Collected material
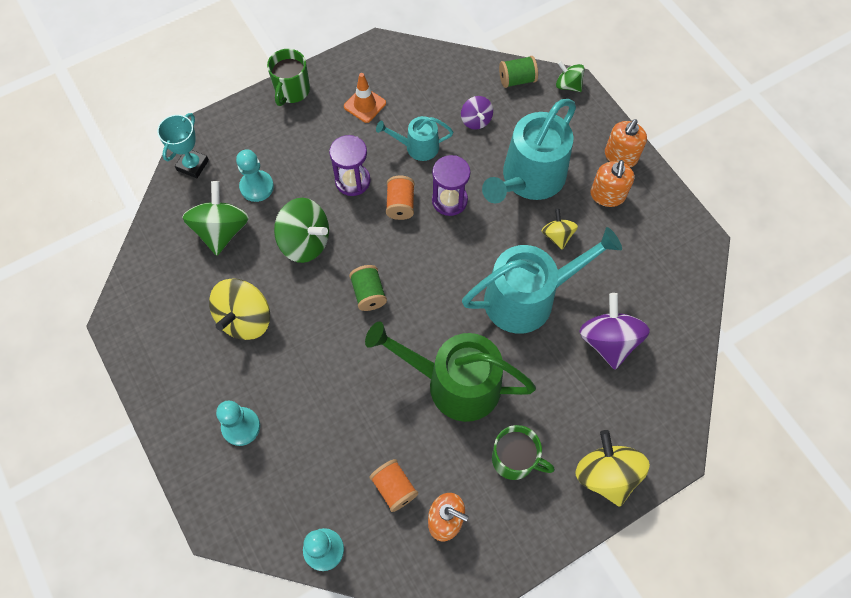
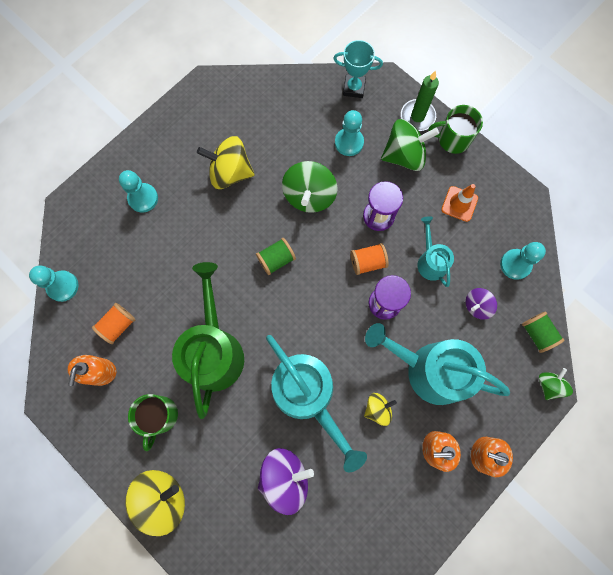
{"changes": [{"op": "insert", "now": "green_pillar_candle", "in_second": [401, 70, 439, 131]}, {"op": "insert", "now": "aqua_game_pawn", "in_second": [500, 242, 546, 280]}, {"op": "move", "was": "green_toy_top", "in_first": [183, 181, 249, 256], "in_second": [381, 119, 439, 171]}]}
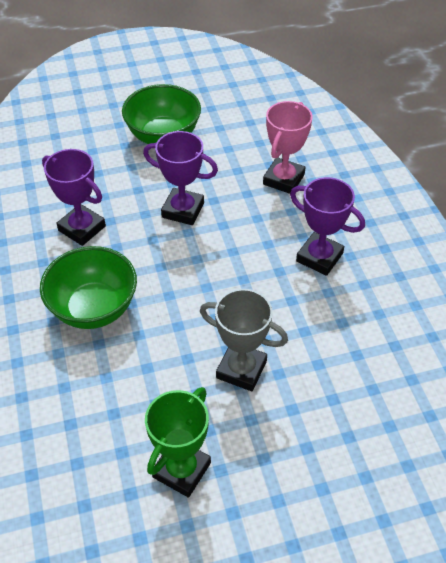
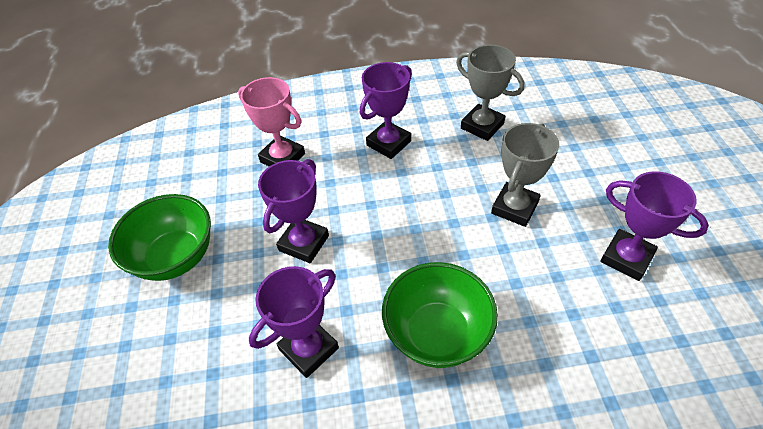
{"changes": [{"op": "insert", "now": "gray_trophy", "in_second": [456, 45, 525, 141]}, {"op": "recolor", "was": "green_trophy", "now": "violet_trophy", "in_first": [145, 387, 211, 498], "in_second": [600, 171, 709, 281]}]}
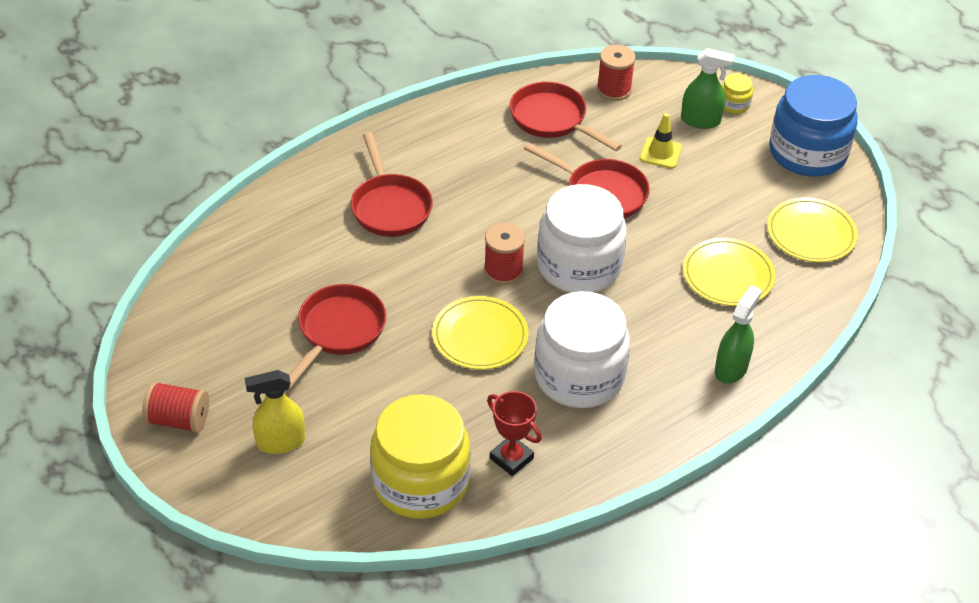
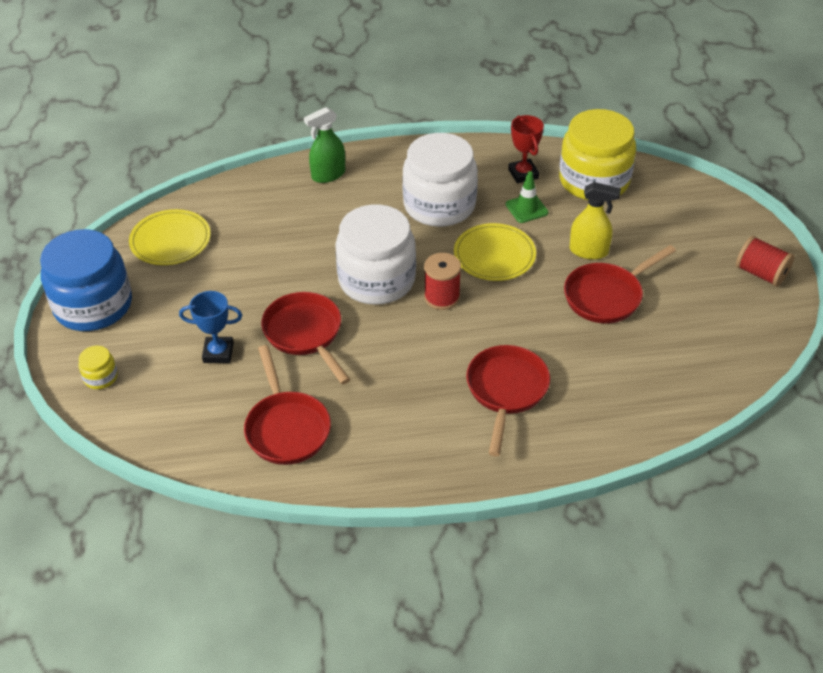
{"changes": [{"op": "delete", "was": "crimson_spool", "in_first": [597, 45, 636, 101]}, {"op": "delete", "was": "green_spray_bottle", "in_first": [681, 48, 735, 129]}, {"op": "delete", "was": "golden_plate", "in_first": [683, 238, 776, 306]}, {"op": "insert", "now": "green_traffic_cone", "in_second": [506, 171, 549, 223]}, {"op": "move", "was": "golden_spray_bottle", "in_first": [245, 370, 305, 454], "in_second": [570, 182, 621, 259]}, {"op": "replace", "was": "golden_traffic_cone", "now": "cobalt_trophy", "in_first": [640, 113, 682, 168], "in_second": [179, 291, 242, 363]}]}
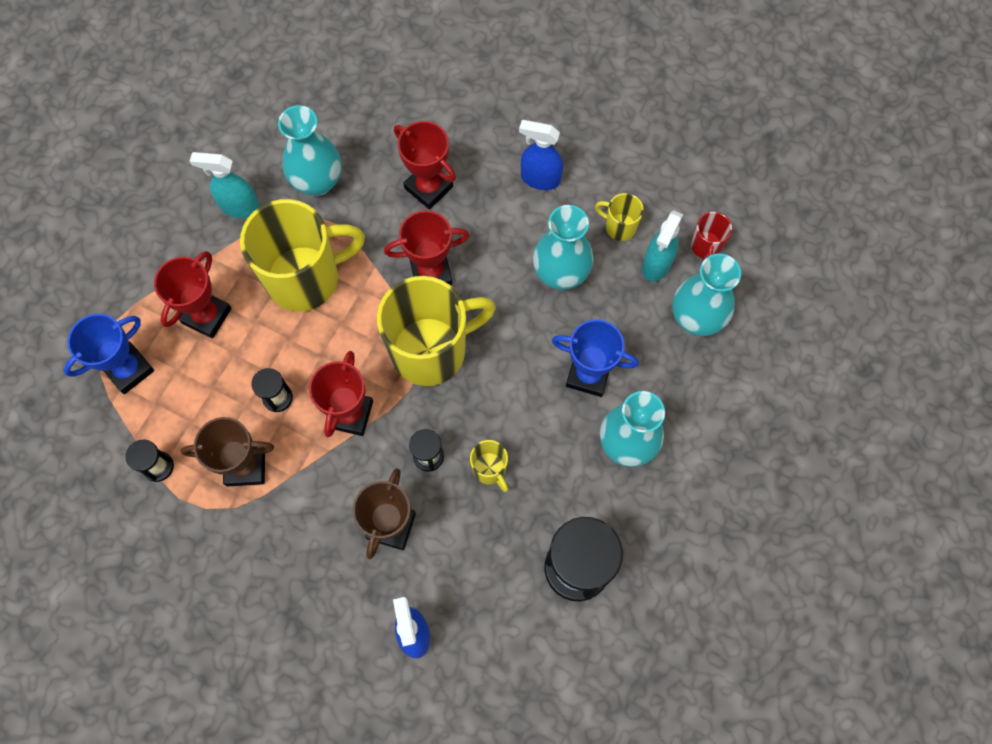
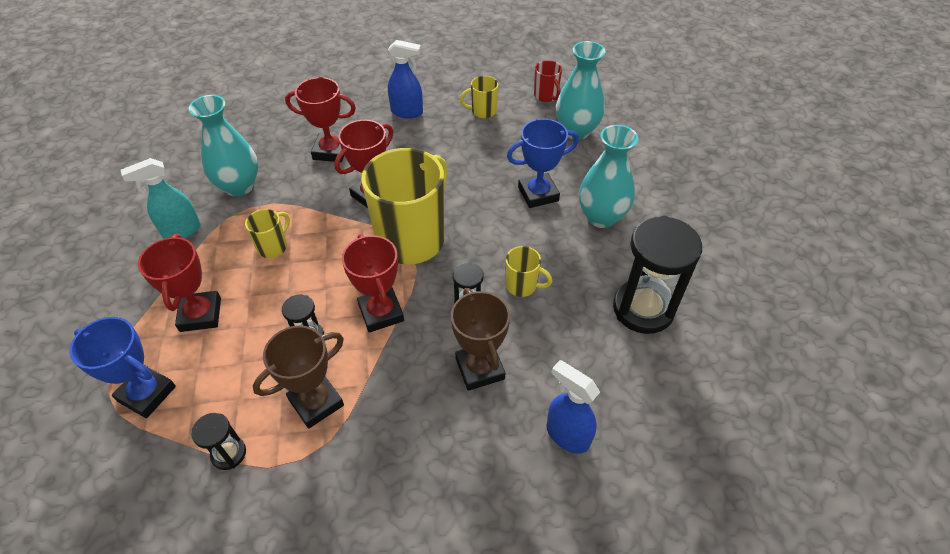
{"changes": [{"op": "delete", "was": "aqua_flower_vase", "in_first": [533, 205, 593, 290]}, {"op": "delete", "was": "aqua_spray_bottle", "in_first": [642, 211, 683, 282]}, {"op": "rotate", "was": "cobalt_trophy", "in_first": [64, 314, 154, 394], "in_second": [69, 317, 176, 418], "clockwise": -75}, {"op": "rotate", "was": "cobalt_spray_bottle", "in_first": [519, 120, 563, 190], "in_second": [388, 40, 423, 118], "clockwise": -150}, {"op": "resize", "was": "golden_tea_mug", "in_first": [240, 199, 365, 312], "in_second": [245, 209, 290, 258], "ratio": 0.44}]}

Try it
Return the full listing exactly as written, without any of its images.

Solution for this task
{"changes": [{"op": "insert", "now": "green_pillar_candle", "in_second": [401, 70, 439, 131]}, {"op": "insert", "now": "aqua_game_pawn", "in_second": [500, 242, 546, 280]}, {"op": "move", "was": "green_toy_top", "in_first": [183, 181, 249, 256], "in_second": [381, 119, 439, 171]}]}
{"changes": [{"op": "insert", "now": "gray_trophy", "in_second": [456, 45, 525, 141]}, {"op": "recolor", "was": "green_trophy", "now": "violet_trophy", "in_first": [145, 387, 211, 498], "in_second": [600, 171, 709, 281]}]}
{"changes": [{"op": "delete", "was": "crimson_spool", "in_first": [597, 45, 636, 101]}, {"op": "delete", "was": "green_spray_bottle", "in_first": [681, 48, 735, 129]}, {"op": "delete", "was": "golden_plate", "in_first": [683, 238, 776, 306]}, {"op": "insert", "now": "green_traffic_cone", "in_second": [506, 171, 549, 223]}, {"op": "move", "was": "golden_spray_bottle", "in_first": [245, 370, 305, 454], "in_second": [570, 182, 621, 259]}, {"op": "replace", "was": "golden_traffic_cone", "now": "cobalt_trophy", "in_first": [640, 113, 682, 168], "in_second": [179, 291, 242, 363]}]}
{"changes": [{"op": "delete", "was": "aqua_flower_vase", "in_first": [533, 205, 593, 290]}, {"op": "delete", "was": "aqua_spray_bottle", "in_first": [642, 211, 683, 282]}, {"op": "rotate", "was": "cobalt_trophy", "in_first": [64, 314, 154, 394], "in_second": [69, 317, 176, 418], "clockwise": -75}, {"op": "rotate", "was": "cobalt_spray_bottle", "in_first": [519, 120, 563, 190], "in_second": [388, 40, 423, 118], "clockwise": -150}, {"op": "resize", "was": "golden_tea_mug", "in_first": [240, 199, 365, 312], "in_second": [245, 209, 290, 258], "ratio": 0.44}]}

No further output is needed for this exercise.